The answer must be a single number: how many lines of the entries below include "none".

Data under study:
***

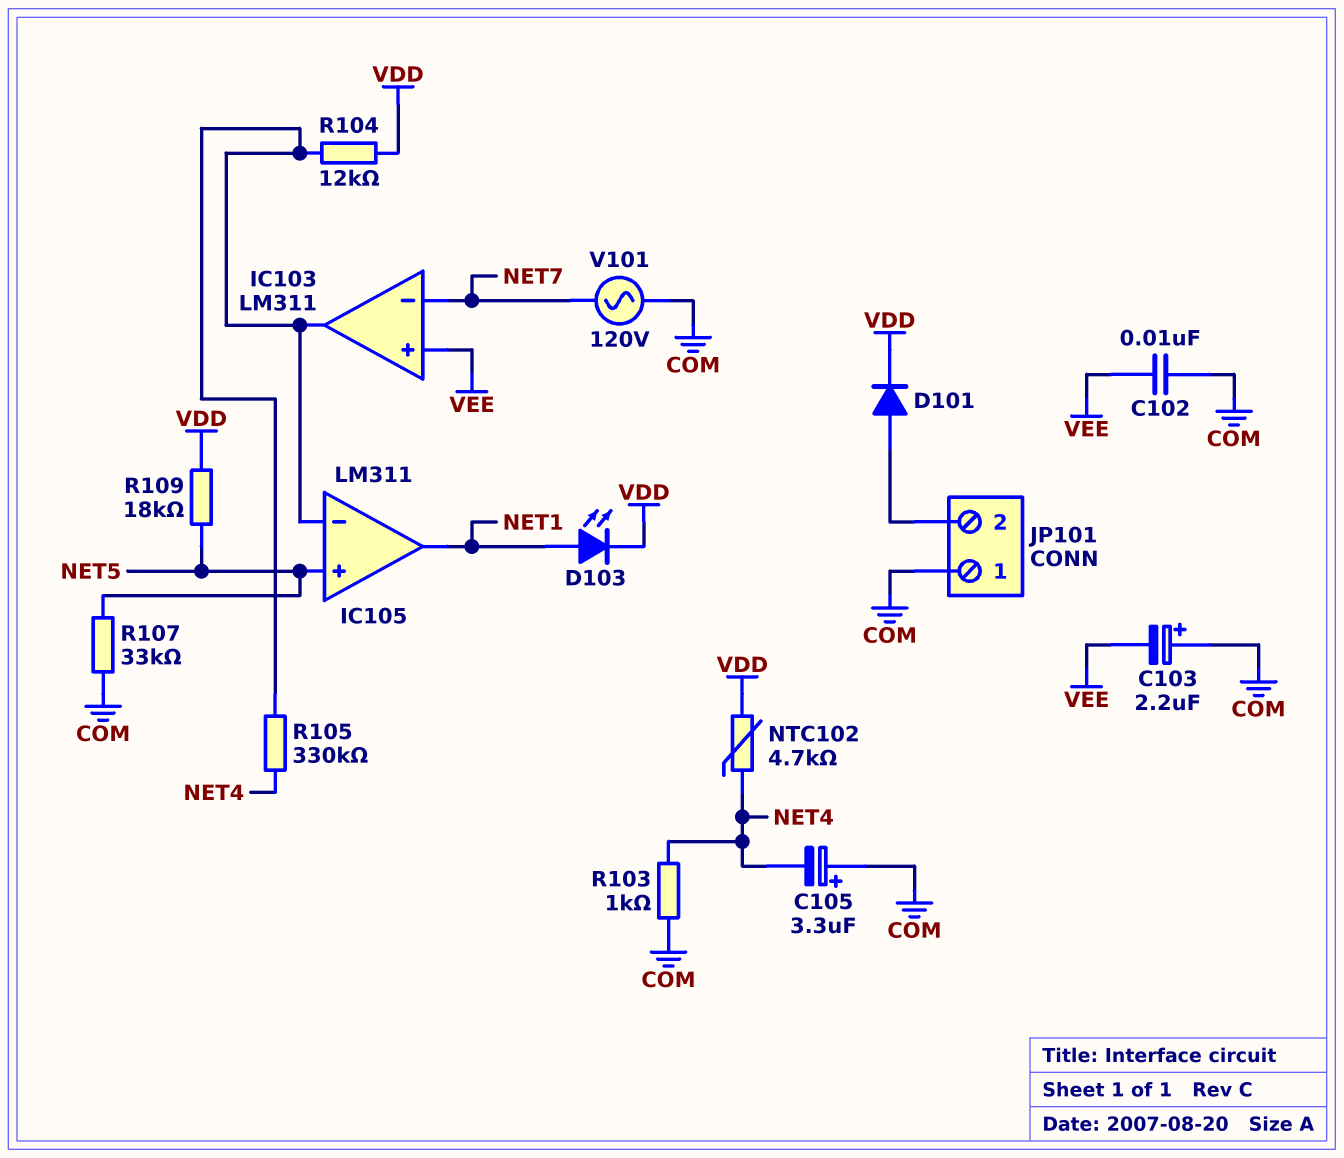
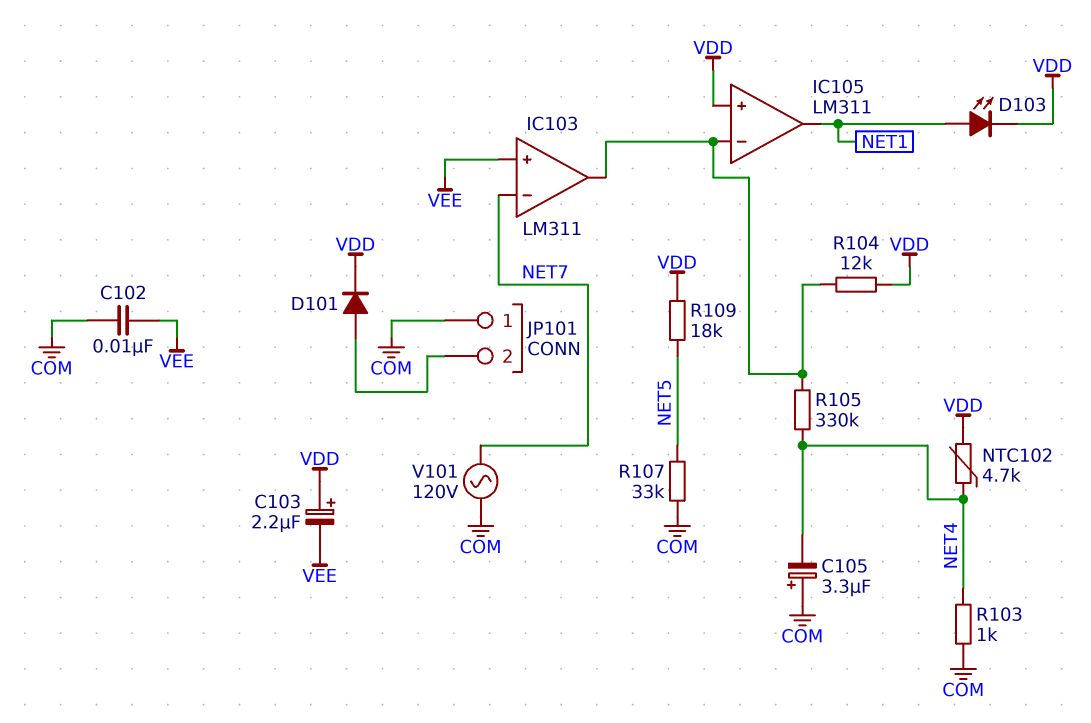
C103: 2.2uF (plus COM, minus VEE) -> 2.2uF (plus VDD, minus VEE)
IC105 pin in+: NET5 -> VDD

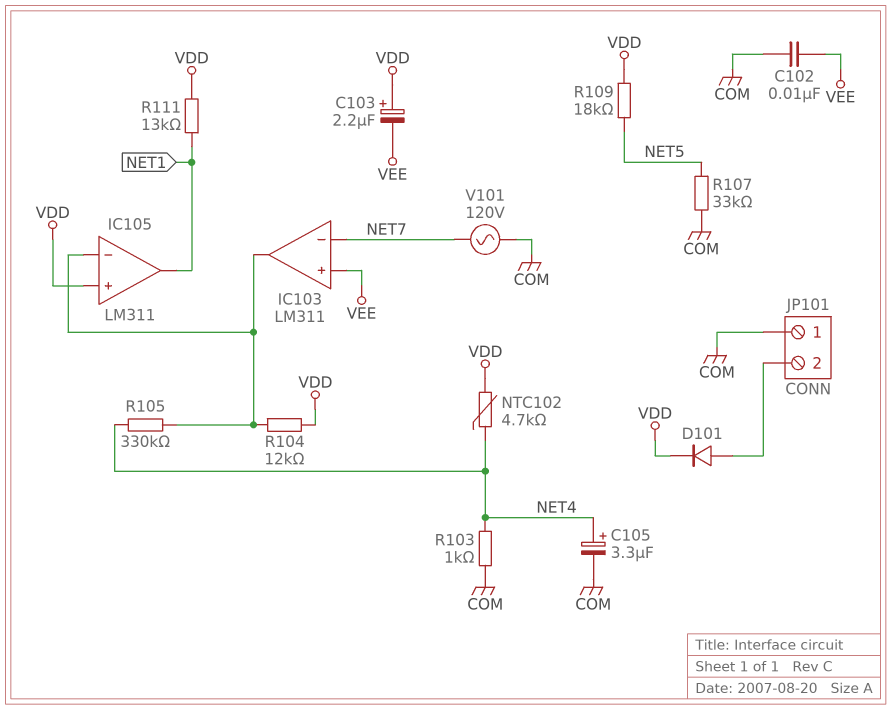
C105: 3.3uF (plus COM, minus NET4) -> 3.3uF (plus NET4, minus COM)
D103: LED (A NET1, K VDD) -> none
R111: none -> 13k (NET1, VDD)

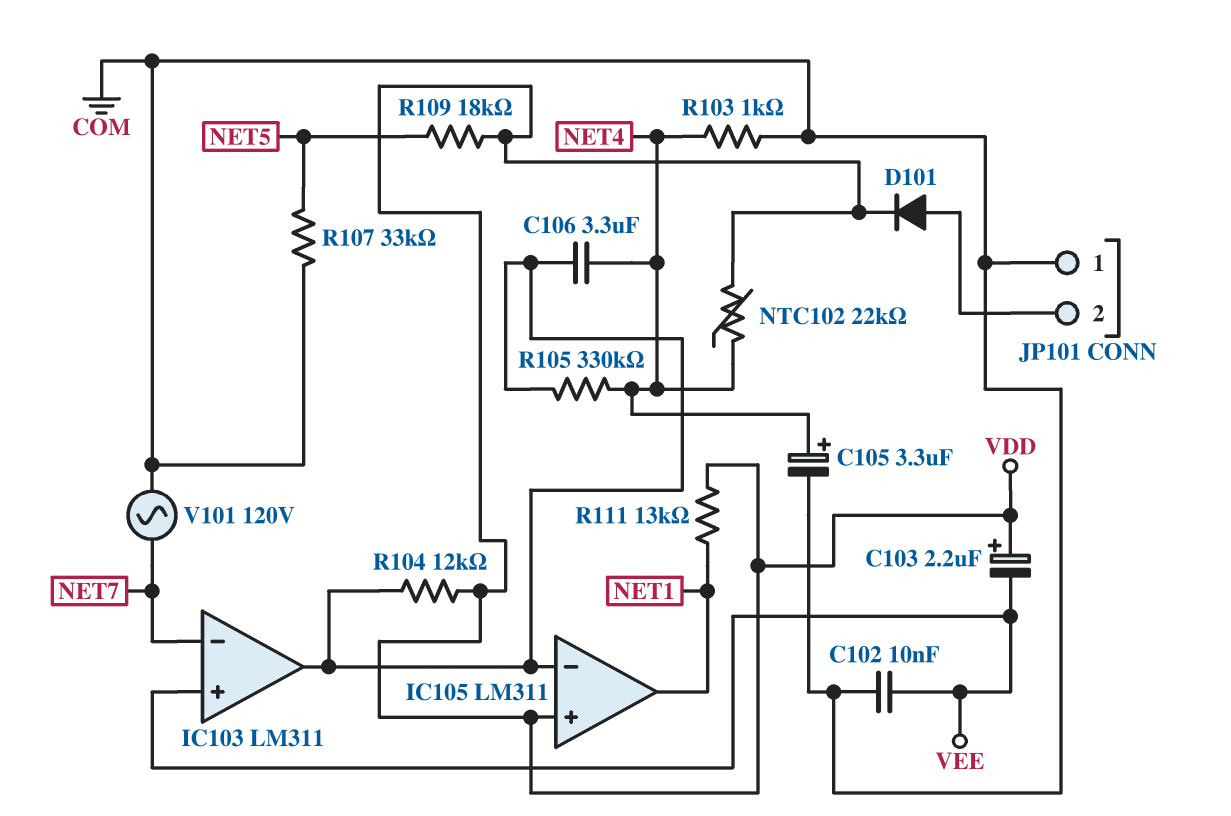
C106: none -> 3.3uF (IC103/out, NET4)
NTC102: 4.7k (NET4, VDD) -> 22k (NET4, VDD)

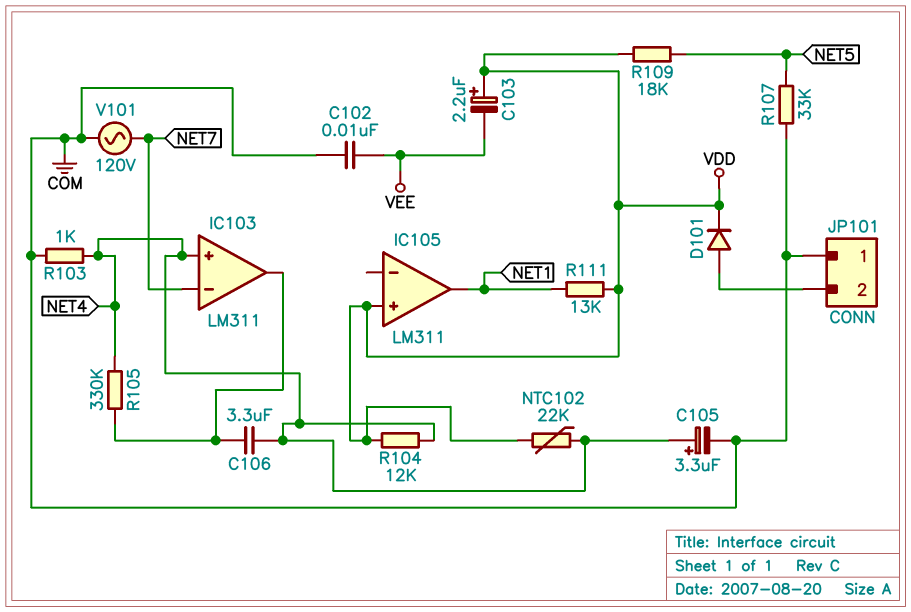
IC103 pin in+: VEE -> NET4
IC105 pin in-: IC103/out -> none
R104: 12k (IC103/out, VDD) -> 12k (NET4, VDD)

***

Response area: 4